§ **Problem description**: The data should be restated word for word, in full.

Records excerpted from a collection:
•••
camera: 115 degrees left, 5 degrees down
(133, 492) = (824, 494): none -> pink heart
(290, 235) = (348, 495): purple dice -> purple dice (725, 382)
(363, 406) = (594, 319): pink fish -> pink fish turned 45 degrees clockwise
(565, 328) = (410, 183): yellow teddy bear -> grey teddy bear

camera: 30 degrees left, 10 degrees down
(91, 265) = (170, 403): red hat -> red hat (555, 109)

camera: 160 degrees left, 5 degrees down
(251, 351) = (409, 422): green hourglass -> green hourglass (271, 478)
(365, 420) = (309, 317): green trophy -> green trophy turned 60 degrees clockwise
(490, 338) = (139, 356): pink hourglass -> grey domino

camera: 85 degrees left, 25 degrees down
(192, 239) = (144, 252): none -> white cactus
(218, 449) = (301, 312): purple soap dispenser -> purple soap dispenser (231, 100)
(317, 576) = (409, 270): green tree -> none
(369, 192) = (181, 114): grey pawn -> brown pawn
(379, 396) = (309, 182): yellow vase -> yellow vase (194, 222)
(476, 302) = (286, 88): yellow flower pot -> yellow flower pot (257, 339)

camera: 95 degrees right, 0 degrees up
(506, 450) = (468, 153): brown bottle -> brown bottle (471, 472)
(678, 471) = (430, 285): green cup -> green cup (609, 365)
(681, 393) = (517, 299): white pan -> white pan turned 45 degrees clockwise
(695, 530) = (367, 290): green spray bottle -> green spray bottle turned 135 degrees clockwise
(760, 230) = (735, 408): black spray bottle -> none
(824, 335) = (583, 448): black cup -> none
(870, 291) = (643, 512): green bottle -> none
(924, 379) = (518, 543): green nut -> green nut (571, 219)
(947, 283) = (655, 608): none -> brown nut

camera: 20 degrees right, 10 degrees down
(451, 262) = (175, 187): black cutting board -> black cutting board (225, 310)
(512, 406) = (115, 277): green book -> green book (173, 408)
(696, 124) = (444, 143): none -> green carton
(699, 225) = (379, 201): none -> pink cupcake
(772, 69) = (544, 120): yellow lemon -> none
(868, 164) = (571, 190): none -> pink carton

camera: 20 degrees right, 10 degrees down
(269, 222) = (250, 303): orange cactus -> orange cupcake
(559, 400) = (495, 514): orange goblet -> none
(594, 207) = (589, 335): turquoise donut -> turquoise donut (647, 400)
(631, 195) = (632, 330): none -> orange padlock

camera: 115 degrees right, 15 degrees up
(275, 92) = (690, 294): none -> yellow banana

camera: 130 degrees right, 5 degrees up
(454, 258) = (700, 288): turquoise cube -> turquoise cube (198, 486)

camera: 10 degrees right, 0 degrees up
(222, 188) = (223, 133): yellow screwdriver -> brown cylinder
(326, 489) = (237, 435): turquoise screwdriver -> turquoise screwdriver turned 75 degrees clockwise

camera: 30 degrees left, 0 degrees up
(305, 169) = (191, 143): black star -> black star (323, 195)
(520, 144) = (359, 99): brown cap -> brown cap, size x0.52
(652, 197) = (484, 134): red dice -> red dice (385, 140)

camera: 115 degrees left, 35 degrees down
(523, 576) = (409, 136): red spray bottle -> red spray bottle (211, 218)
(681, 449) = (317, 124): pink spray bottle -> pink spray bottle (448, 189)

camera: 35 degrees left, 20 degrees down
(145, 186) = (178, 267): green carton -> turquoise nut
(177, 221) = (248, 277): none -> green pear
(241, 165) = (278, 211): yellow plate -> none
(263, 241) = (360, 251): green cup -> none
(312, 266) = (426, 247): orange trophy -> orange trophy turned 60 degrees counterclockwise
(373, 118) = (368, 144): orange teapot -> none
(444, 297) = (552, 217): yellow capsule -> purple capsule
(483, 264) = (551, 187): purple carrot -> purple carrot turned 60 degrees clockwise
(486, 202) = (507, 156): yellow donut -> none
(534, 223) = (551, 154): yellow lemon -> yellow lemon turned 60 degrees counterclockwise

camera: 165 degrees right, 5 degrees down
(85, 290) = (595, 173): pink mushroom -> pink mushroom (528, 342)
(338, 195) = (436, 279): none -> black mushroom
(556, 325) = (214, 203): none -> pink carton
•••
§ **Solution to this exercise**:
camera: 115 degrees left, 5 degrees down
(133, 492) = (824, 494): none -> pink heart
(290, 235) = (348, 495): purple dice -> purple dice (725, 382)
(363, 406) = (594, 319): pink fish -> pink fish turned 45 degrees clockwise
(565, 328) = (410, 183): yellow teddy bear -> grey teddy bear

camera: 30 degrees left, 10 degrees down
(91, 265) = (170, 403): red hat -> red hat (555, 109)

camera: 160 degrees left, 5 degrees down
(251, 351) = (409, 422): green hourglass -> green hourglass (271, 478)
(365, 420) = (309, 317): green trophy -> green trophy turned 60 degrees clockwise
(490, 338) = (139, 356): pink hourglass -> grey domino

camera: 85 degrees left, 25 degrees down
(192, 239) = (144, 252): none -> white cactus
(218, 449) = (301, 312): purple soap dispenser -> purple soap dispenser (231, 100)
(317, 576) = (409, 270): green tree -> none
(369, 192) = (181, 114): grey pawn -> brown pawn
(379, 396) = (309, 182): yellow vase -> yellow vase (194, 222)
(476, 302) = (286, 88): yellow flower pot -> yellow flower pot (257, 339)

camera: 95 degrees right, 0 degrees up
(506, 450) = (468, 153): brown bottle -> brown bottle (471, 472)
(678, 471) = (430, 285): green cup -> green cup (609, 365)
(681, 393) = (517, 299): white pan -> white pan turned 45 degrees clockwise
(695, 530) = (367, 290): green spray bottle -> green spray bottle turned 135 degrees clockwise
(760, 230) = (735, 408): black spray bottle -> none
(824, 335) = (583, 448): black cup -> none
(870, 291) = (643, 512): green bottle -> none
(924, 379) = (518, 543): green nut -> green nut (571, 219)
(947, 283) = (655, 608): none -> brown nut

camera: 20 degrees right, 10 degrees down
(451, 262) = (175, 187): black cutting board -> black cutting board (225, 310)
(512, 406) = (115, 277): green book -> green book (173, 408)
(696, 124) = (444, 143): none -> green carton
(699, 225) = (379, 201): none -> pink cupcake
(772, 69) = (544, 120): yellow lemon -> none
(868, 164) = (571, 190): none -> pink carton

camera: 20 degrees right, 10 degrees down
(269, 222) = (250, 303): orange cactus -> orange cupcake
(559, 400) = (495, 514): orange goblet -> none
(594, 207) = (589, 335): turquoise donut -> turquoise donut (647, 400)
(631, 195) = (632, 330): none -> orange padlock

camera: 115 degrees right, 15 degrees up
(275, 92) = (690, 294): none -> yellow banana

camera: 130 degrees right, 5 degrees up
(454, 258) = (700, 288): turquoise cube -> turquoise cube (198, 486)

camera: 10 degrees right, 0 degrees up
(222, 188) = (223, 133): yellow screwdriver -> brown cylinder
(326, 489) = (237, 435): turquoise screwdriver -> turquoise screwdriver turned 75 degrees clockwise

camera: 30 degrees left, 0 degrees up
(305, 169) = (191, 143): black star -> black star (323, 195)
(520, 144) = (359, 99): brown cap -> brown cap, size x0.52
(652, 197) = (484, 134): red dice -> red dice (385, 140)

camera: 115 degrees left, 35 degrees down
(523, 576) = (409, 136): red spray bottle -> red spray bottle (211, 218)
(681, 449) = (317, 124): pink spray bottle -> pink spray bottle (448, 189)

camera: 35 degrees left, 20 degrees down
(145, 186) = (178, 267): green carton -> turquoise nut
(177, 221) = (248, 277): none -> green pear
(241, 165) = (278, 211): yellow plate -> none
(263, 241) = (360, 251): green cup -> none
(312, 266) = (426, 247): orange trophy -> orange trophy turned 60 degrees counterclockwise
(373, 118) = (368, 144): orange teapot -> none
(444, 297) = (552, 217): yellow capsule -> purple capsule
(483, 264) = (551, 187): purple carrot -> purple carrot turned 60 degrees clockwise
(486, 202) = (507, 156): yellow donut -> none
(534, 223) = (551, 154): yellow lemon -> yellow lemon turned 60 degrees counterclockwise

camera: 165 degrees right, 5 degrees down
(85, 290) = (595, 173): pink mushroom -> pink mushroom (528, 342)
(338, 195) = (436, 279): none -> black mushroom
(556, 325) = (214, 203): none -> pink carton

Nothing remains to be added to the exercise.